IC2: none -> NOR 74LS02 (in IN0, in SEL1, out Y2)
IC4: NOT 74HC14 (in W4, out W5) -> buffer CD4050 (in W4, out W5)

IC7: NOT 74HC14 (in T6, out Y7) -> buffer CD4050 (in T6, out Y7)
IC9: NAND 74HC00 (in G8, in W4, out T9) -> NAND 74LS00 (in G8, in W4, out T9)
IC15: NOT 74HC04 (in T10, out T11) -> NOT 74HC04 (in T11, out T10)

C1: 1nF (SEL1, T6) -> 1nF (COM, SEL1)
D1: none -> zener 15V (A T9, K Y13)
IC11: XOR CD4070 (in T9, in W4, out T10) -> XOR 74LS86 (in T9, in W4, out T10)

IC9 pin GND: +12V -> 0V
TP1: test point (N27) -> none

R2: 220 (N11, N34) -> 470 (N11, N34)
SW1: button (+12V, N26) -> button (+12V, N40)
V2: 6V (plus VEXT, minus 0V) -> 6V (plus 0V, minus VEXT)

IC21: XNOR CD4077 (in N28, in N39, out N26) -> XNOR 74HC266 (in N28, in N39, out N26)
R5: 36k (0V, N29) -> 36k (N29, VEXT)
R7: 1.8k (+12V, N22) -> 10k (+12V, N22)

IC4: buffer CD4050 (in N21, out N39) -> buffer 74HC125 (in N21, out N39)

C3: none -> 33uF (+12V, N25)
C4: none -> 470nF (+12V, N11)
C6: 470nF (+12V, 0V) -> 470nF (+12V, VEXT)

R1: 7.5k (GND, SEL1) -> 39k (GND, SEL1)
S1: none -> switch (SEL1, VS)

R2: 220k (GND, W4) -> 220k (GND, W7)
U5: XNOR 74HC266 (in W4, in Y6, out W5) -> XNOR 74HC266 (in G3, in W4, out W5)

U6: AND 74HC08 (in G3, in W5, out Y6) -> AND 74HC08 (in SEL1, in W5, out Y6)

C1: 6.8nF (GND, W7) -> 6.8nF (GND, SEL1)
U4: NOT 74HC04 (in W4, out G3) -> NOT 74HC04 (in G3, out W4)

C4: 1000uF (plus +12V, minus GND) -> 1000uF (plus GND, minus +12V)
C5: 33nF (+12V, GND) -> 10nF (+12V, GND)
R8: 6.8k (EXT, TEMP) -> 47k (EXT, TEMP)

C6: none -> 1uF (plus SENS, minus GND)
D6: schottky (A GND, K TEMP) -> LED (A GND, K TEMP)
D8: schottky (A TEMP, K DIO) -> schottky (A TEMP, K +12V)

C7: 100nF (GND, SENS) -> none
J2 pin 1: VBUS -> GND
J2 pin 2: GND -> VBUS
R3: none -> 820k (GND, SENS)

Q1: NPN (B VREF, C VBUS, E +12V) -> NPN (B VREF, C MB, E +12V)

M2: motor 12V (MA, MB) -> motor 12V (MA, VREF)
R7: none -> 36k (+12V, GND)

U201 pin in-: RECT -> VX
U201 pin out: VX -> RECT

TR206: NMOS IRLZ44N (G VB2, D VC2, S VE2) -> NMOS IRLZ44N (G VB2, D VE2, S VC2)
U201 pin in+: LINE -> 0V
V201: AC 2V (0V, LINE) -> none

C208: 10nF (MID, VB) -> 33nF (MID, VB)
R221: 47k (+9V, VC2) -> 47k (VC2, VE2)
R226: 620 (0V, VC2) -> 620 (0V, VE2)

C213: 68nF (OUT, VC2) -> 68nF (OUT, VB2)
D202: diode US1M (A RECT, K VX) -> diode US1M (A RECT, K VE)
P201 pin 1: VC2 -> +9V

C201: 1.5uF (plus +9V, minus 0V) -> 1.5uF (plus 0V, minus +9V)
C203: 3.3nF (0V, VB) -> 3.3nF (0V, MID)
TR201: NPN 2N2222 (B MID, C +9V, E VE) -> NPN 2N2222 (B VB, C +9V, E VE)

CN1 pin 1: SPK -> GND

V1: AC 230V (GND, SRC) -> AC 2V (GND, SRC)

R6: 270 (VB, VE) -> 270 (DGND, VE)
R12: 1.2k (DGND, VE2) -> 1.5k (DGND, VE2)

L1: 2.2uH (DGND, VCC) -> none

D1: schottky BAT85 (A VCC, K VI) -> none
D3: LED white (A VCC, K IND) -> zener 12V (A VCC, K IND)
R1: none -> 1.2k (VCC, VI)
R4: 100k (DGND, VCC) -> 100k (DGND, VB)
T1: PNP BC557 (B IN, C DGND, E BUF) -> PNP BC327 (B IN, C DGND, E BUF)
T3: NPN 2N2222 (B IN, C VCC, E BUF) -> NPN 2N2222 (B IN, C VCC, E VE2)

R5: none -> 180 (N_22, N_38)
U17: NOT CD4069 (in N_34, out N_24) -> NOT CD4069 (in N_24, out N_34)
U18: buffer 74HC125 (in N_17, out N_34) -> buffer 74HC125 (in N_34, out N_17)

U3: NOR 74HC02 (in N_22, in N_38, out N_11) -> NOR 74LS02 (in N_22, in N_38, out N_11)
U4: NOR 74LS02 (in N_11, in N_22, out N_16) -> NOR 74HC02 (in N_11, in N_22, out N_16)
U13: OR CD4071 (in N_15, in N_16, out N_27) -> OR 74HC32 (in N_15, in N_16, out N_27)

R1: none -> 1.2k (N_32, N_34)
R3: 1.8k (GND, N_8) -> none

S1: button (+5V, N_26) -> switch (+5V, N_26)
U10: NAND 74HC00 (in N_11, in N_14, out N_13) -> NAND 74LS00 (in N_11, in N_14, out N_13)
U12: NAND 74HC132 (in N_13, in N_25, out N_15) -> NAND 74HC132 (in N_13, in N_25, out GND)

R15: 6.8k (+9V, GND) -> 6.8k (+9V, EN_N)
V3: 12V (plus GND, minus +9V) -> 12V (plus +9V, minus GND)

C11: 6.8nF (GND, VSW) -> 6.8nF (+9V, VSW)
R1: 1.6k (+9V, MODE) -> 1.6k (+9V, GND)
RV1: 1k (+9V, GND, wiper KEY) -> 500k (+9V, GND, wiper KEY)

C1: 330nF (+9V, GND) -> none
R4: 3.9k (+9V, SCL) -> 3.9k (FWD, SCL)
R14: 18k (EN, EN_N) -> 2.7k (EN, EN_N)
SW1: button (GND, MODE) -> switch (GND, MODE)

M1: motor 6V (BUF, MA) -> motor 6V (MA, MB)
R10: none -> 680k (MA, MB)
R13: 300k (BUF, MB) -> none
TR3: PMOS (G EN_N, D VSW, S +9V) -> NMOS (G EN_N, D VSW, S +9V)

▶ _WORK ITEM_
A faithful copy of every record is required; output it in full.

▶ _RESPONSE TO THE EXERCISE_
IC2: none -> NOR 74LS02 (in IN0, in SEL1, out Y2)
IC4: NOT 74HC14 (in W4, out W5) -> buffer CD4050 (in W4, out W5)

IC7: NOT 74HC14 (in T6, out Y7) -> buffer CD4050 (in T6, out Y7)
IC9: NAND 74HC00 (in G8, in W4, out T9) -> NAND 74LS00 (in G8, in W4, out T9)
IC15: NOT 74HC04 (in T10, out T11) -> NOT 74HC04 (in T11, out T10)

C1: 1nF (SEL1, T6) -> 1nF (COM, SEL1)
D1: none -> zener 15V (A T9, K Y13)
IC11: XOR CD4070 (in T9, in W4, out T10) -> XOR 74LS86 (in T9, in W4, out T10)

IC9 pin GND: +12V -> 0V
TP1: test point (N27) -> none

R2: 220 (N11, N34) -> 470 (N11, N34)
SW1: button (+12V, N26) -> button (+12V, N40)
V2: 6V (plus VEXT, minus 0V) -> 6V (plus 0V, minus VEXT)

IC21: XNOR CD4077 (in N28, in N39, out N26) -> XNOR 74HC266 (in N28, in N39, out N26)
R5: 36k (0V, N29) -> 36k (N29, VEXT)
R7: 1.8k (+12V, N22) -> 10k (+12V, N22)

IC4: buffer CD4050 (in N21, out N39) -> buffer 74HC125 (in N21, out N39)

C3: none -> 33uF (+12V, N25)
C4: none -> 470nF (+12V, N11)
C6: 470nF (+12V, 0V) -> 470nF (+12V, VEXT)

R1: 7.5k (GND, SEL1) -> 39k (GND, SEL1)
S1: none -> switch (SEL1, VS)

R2: 220k (GND, W4) -> 220k (GND, W7)
U5: XNOR 74HC266 (in W4, in Y6, out W5) -> XNOR 74HC266 (in G3, in W4, out W5)

U6: AND 74HC08 (in G3, in W5, out Y6) -> AND 74HC08 (in SEL1, in W5, out Y6)

C1: 6.8nF (GND, W7) -> 6.8nF (GND, SEL1)
U4: NOT 74HC04 (in W4, out G3) -> NOT 74HC04 (in G3, out W4)

C4: 1000uF (plus +12V, minus GND) -> 1000uF (plus GND, minus +12V)
C5: 33nF (+12V, GND) -> 10nF (+12V, GND)
R8: 6.8k (EXT, TEMP) -> 47k (EXT, TEMP)

C6: none -> 1uF (plus SENS, minus GND)
D6: schottky (A GND, K TEMP) -> LED (A GND, K TEMP)
D8: schottky (A TEMP, K DIO) -> schottky (A TEMP, K +12V)

C7: 100nF (GND, SENS) -> none
J2 pin 1: VBUS -> GND
J2 pin 2: GND -> VBUS
R3: none -> 820k (GND, SENS)

Q1: NPN (B VREF, C VBUS, E +12V) -> NPN (B VREF, C MB, E +12V)

M2: motor 12V (MA, MB) -> motor 12V (MA, VREF)
R7: none -> 36k (+12V, GND)

U201 pin in-: RECT -> VX
U201 pin out: VX -> RECT

TR206: NMOS IRLZ44N (G VB2, D VC2, S VE2) -> NMOS IRLZ44N (G VB2, D VE2, S VC2)
U201 pin in+: LINE -> 0V
V201: AC 2V (0V, LINE) -> none

C208: 10nF (MID, VB) -> 33nF (MID, VB)
R221: 47k (+9V, VC2) -> 47k (VC2, VE2)
R226: 620 (0V, VC2) -> 620 (0V, VE2)

C213: 68nF (OUT, VC2) -> 68nF (OUT, VB2)
D202: diode US1M (A RECT, K VX) -> diode US1M (A RECT, K VE)
P201 pin 1: VC2 -> +9V

C201: 1.5uF (plus +9V, minus 0V) -> 1.5uF (plus 0V, minus +9V)
C203: 3.3nF (0V, VB) -> 3.3nF (0V, MID)
TR201: NPN 2N2222 (B MID, C +9V, E VE) -> NPN 2N2222 (B VB, C +9V, E VE)

CN1 pin 1: SPK -> GND

V1: AC 230V (GND, SRC) -> AC 2V (GND, SRC)

R6: 270 (VB, VE) -> 270 (DGND, VE)
R12: 1.2k (DGND, VE2) -> 1.5k (DGND, VE2)

L1: 2.2uH (DGND, VCC) -> none

D1: schottky BAT85 (A VCC, K VI) -> none
D3: LED white (A VCC, K IND) -> zener 12V (A VCC, K IND)
R1: none -> 1.2k (VCC, VI)
R4: 100k (DGND, VCC) -> 100k (DGND, VB)
T1: PNP BC557 (B IN, C DGND, E BUF) -> PNP BC327 (B IN, C DGND, E BUF)
T3: NPN 2N2222 (B IN, C VCC, E BUF) -> NPN 2N2222 (B IN, C VCC, E VE2)

R5: none -> 180 (N_22, N_38)
U17: NOT CD4069 (in N_34, out N_24) -> NOT CD4069 (in N_24, out N_34)
U18: buffer 74HC125 (in N_17, out N_34) -> buffer 74HC125 (in N_34, out N_17)

U3: NOR 74HC02 (in N_22, in N_38, out N_11) -> NOR 74LS02 (in N_22, in N_38, out N_11)
U4: NOR 74LS02 (in N_11, in N_22, out N_16) -> NOR 74HC02 (in N_11, in N_22, out N_16)
U13: OR CD4071 (in N_15, in N_16, out N_27) -> OR 74HC32 (in N_15, in N_16, out N_27)

R1: none -> 1.2k (N_32, N_34)
R3: 1.8k (GND, N_8) -> none

S1: button (+5V, N_26) -> switch (+5V, N_26)
U10: NAND 74HC00 (in N_11, in N_14, out N_13) -> NAND 74LS00 (in N_11, in N_14, out N_13)
U12: NAND 74HC132 (in N_13, in N_25, out N_15) -> NAND 74HC132 (in N_13, in N_25, out GND)

R15: 6.8k (+9V, GND) -> 6.8k (+9V, EN_N)
V3: 12V (plus GND, minus +9V) -> 12V (plus +9V, minus GND)

C11: 6.8nF (GND, VSW) -> 6.8nF (+9V, VSW)
R1: 1.6k (+9V, MODE) -> 1.6k (+9V, GND)
RV1: 1k (+9V, GND, wiper KEY) -> 500k (+9V, GND, wiper KEY)

C1: 330nF (+9V, GND) -> none
R4: 3.9k (+9V, SCL) -> 3.9k (FWD, SCL)
R14: 18k (EN, EN_N) -> 2.7k (EN, EN_N)
SW1: button (GND, MODE) -> switch (GND, MODE)

M1: motor 6V (BUF, MA) -> motor 6V (MA, MB)
R10: none -> 680k (MA, MB)
R13: 300k (BUF, MB) -> none
TR3: PMOS (G EN_N, D VSW, S +9V) -> NMOS (G EN_N, D VSW, S +9V)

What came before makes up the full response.